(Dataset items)
=== Begin Enclosure ===

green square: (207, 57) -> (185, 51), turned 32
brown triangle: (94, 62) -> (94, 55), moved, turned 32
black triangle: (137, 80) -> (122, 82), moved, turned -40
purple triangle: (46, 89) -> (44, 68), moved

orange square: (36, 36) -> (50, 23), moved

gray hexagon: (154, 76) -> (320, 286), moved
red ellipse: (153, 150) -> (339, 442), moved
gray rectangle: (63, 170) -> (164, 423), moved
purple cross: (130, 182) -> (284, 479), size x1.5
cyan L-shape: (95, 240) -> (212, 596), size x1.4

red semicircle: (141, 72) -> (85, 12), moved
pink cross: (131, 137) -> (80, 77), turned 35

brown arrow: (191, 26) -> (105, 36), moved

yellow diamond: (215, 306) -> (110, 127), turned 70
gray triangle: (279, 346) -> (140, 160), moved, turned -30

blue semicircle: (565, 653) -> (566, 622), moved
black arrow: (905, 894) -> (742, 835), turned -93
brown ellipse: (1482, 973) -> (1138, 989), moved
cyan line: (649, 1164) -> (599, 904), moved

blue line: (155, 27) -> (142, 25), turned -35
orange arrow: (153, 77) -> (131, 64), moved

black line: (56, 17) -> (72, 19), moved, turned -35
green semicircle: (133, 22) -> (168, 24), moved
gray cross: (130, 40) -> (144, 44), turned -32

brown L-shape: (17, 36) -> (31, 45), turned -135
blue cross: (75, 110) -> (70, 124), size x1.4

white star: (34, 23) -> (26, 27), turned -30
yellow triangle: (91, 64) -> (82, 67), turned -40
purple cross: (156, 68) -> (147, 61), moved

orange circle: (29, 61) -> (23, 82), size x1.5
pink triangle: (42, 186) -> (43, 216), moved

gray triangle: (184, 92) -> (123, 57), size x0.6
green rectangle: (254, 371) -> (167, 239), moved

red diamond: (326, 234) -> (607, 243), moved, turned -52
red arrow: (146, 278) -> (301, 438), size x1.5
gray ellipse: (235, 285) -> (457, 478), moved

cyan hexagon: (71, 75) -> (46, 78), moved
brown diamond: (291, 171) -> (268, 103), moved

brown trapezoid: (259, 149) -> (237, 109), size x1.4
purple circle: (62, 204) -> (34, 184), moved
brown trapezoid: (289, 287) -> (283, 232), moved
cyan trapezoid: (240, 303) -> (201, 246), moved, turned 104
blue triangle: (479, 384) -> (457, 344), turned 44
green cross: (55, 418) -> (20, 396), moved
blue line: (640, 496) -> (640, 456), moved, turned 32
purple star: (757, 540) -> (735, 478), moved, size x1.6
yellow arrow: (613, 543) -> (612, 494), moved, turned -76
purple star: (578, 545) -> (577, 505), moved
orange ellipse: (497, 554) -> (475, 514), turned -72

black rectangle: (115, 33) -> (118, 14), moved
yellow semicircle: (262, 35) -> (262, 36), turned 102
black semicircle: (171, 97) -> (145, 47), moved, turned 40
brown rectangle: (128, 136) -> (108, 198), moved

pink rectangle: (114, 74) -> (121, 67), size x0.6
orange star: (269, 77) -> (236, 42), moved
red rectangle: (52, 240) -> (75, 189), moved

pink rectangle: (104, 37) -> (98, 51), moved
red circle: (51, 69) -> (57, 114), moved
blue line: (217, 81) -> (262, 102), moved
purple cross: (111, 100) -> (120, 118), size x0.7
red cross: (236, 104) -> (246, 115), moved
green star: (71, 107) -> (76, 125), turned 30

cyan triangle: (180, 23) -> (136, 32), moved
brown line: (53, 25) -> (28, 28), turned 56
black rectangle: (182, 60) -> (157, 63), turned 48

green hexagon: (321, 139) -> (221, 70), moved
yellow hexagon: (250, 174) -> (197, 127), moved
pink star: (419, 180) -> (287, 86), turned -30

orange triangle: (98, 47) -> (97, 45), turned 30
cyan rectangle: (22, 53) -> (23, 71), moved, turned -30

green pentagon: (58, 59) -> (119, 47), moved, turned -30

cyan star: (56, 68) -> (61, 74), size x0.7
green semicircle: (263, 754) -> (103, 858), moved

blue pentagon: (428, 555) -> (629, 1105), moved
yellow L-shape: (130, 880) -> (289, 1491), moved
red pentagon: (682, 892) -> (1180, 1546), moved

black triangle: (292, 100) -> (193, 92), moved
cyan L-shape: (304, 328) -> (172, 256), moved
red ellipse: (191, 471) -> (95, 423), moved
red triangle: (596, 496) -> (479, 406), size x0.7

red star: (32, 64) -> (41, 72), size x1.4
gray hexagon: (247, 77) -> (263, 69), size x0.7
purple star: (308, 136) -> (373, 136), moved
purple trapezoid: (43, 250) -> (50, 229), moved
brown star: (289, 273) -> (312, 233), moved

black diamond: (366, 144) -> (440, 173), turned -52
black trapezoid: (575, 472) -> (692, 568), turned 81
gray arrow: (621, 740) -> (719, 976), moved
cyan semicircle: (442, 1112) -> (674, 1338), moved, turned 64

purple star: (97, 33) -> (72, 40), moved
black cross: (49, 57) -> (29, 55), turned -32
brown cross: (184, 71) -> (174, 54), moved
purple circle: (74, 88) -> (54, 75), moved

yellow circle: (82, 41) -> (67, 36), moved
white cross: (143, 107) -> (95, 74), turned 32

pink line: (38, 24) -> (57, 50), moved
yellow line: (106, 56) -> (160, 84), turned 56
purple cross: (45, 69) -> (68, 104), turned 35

=== End Enclosure ===

## [Your assignment]
Transcribe the lines above between the line holding "red rectangle: (52, 240) -> (75, 189), moved" and the line holding "green hexagon: (321, 139) -> (221, 70), moved", inclusive, exactly as they stand and with nothing added.

## [Final answer]
red rectangle: (52, 240) -> (75, 189), moved

pink rectangle: (104, 37) -> (98, 51), moved
red circle: (51, 69) -> (57, 114), moved
blue line: (217, 81) -> (262, 102), moved
purple cross: (111, 100) -> (120, 118), size x0.7
red cross: (236, 104) -> (246, 115), moved
green star: (71, 107) -> (76, 125), turned 30

cyan triangle: (180, 23) -> (136, 32), moved
brown line: (53, 25) -> (28, 28), turned 56
black rectangle: (182, 60) -> (157, 63), turned 48

green hexagon: (321, 139) -> (221, 70), moved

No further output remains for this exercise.